Problem details:
A faithful copy of all the entries is required, with no pictures in it.

[[ Given records, beginning ]]

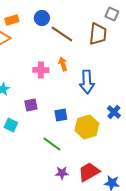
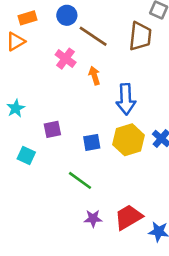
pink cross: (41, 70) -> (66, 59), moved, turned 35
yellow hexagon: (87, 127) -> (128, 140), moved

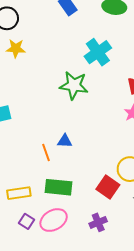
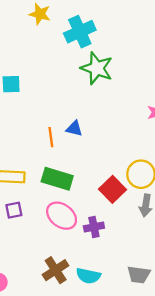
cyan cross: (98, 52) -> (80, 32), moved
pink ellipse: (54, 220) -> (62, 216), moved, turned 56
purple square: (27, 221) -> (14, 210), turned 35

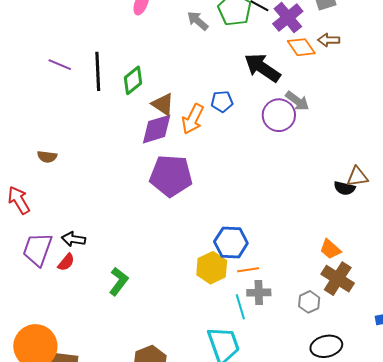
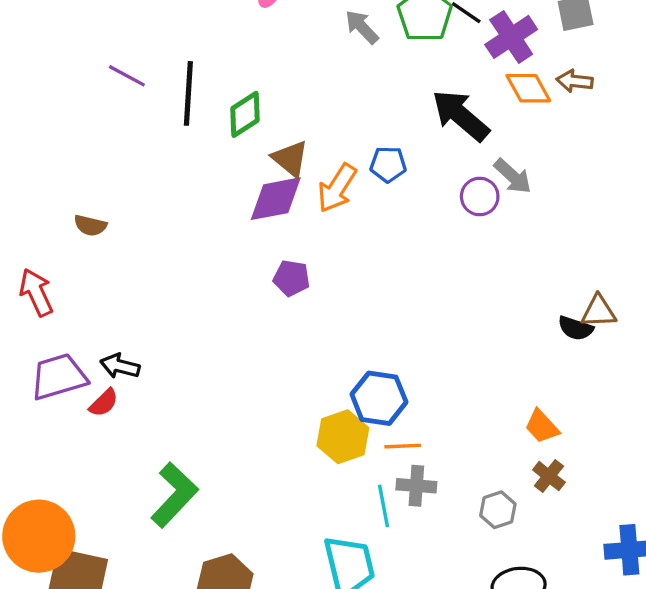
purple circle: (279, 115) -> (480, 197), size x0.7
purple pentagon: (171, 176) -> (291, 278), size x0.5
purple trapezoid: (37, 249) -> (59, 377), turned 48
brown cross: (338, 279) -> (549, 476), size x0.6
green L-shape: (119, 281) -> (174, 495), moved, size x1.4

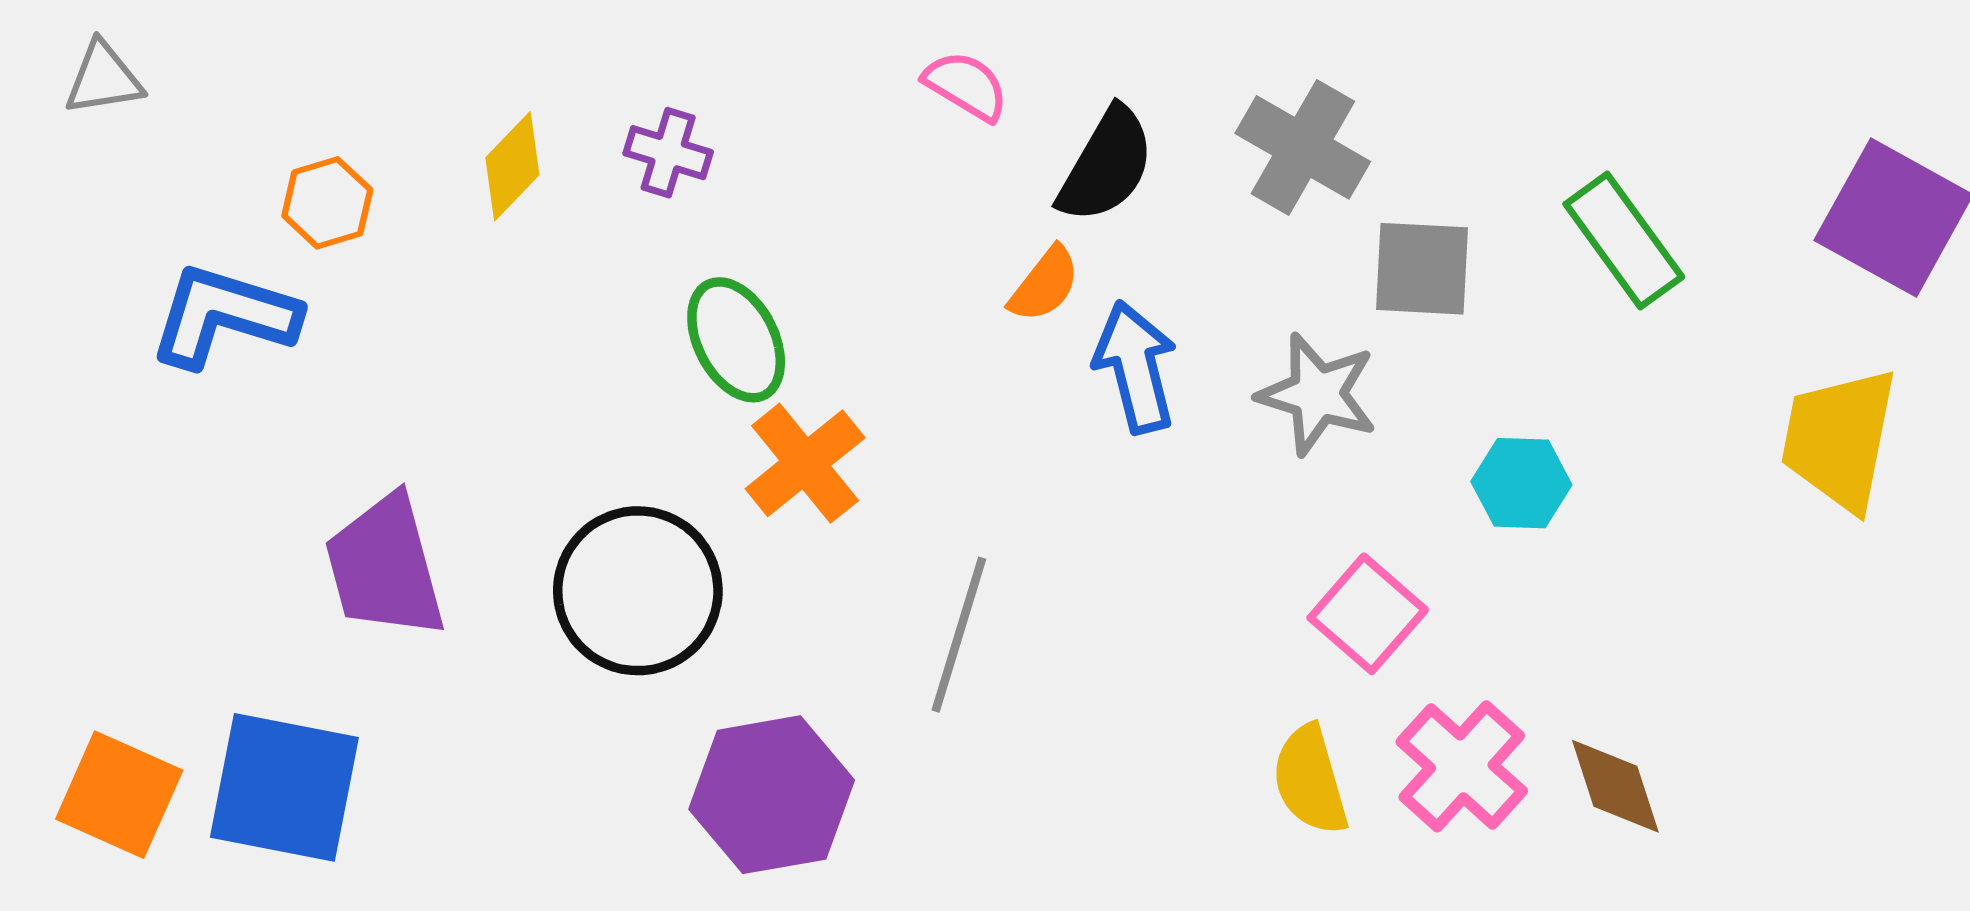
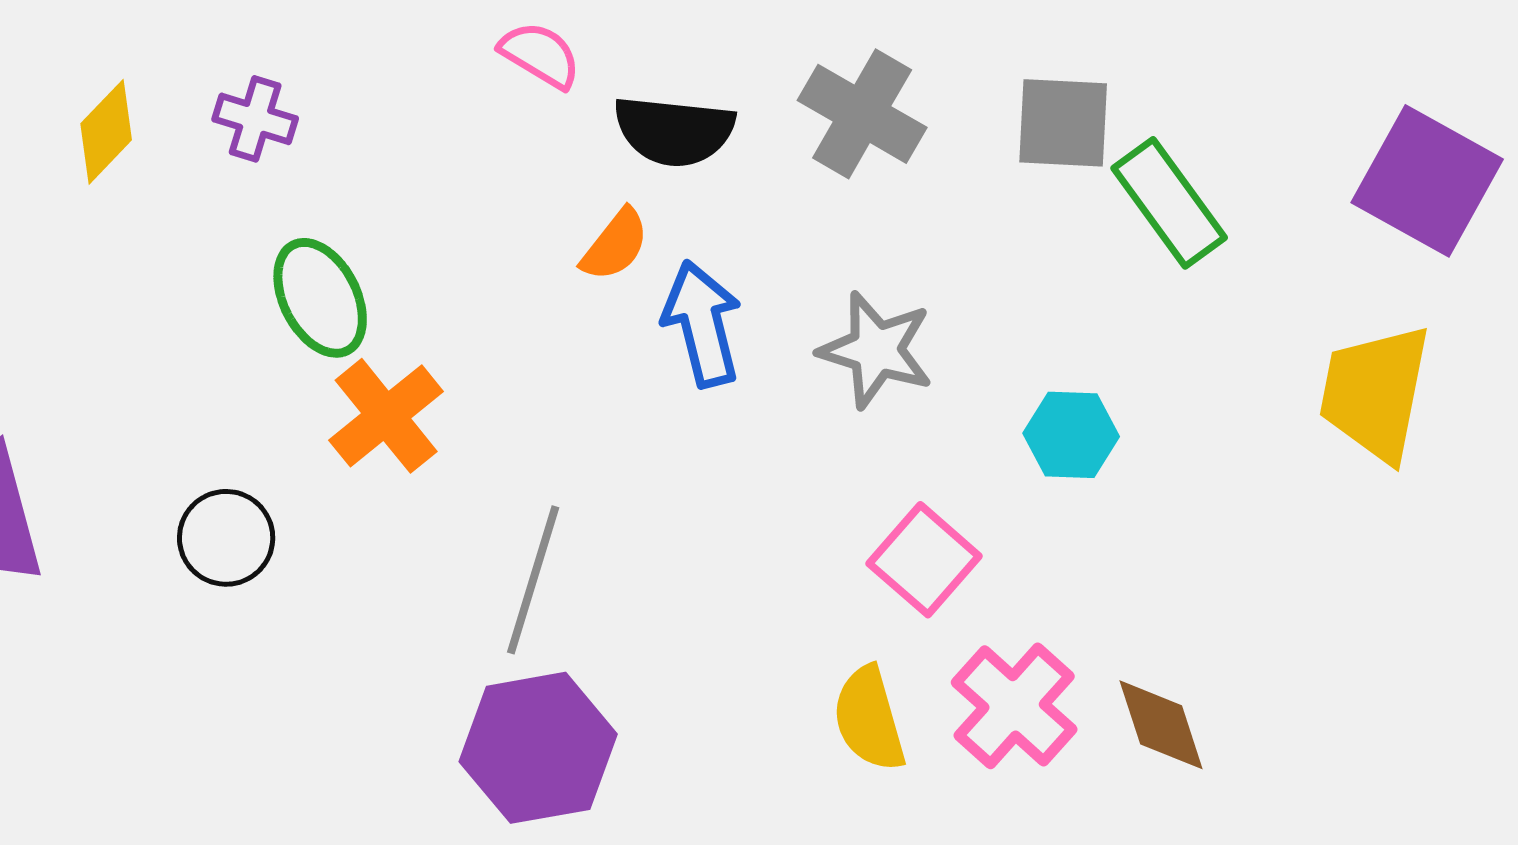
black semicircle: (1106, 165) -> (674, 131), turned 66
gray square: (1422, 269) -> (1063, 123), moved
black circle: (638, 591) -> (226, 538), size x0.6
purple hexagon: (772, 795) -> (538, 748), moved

[[ Given records, end ]]

Result for this exercise:
pink cross: (41, 70) -> (66, 59), moved, turned 35
yellow hexagon: (87, 127) -> (128, 140), moved

cyan cross: (98, 52) -> (80, 32), moved
pink ellipse: (54, 220) -> (62, 216), moved, turned 56
purple square: (27, 221) -> (14, 210), turned 35

purple circle: (279, 115) -> (480, 197), size x0.7
purple pentagon: (171, 176) -> (291, 278), size x0.5
purple trapezoid: (37, 249) -> (59, 377), turned 48
brown cross: (338, 279) -> (549, 476), size x0.6
green L-shape: (119, 281) -> (174, 495), moved, size x1.4

black semicircle: (1106, 165) -> (674, 131), turned 66
gray square: (1422, 269) -> (1063, 123), moved
black circle: (638, 591) -> (226, 538), size x0.6
purple hexagon: (772, 795) -> (538, 748), moved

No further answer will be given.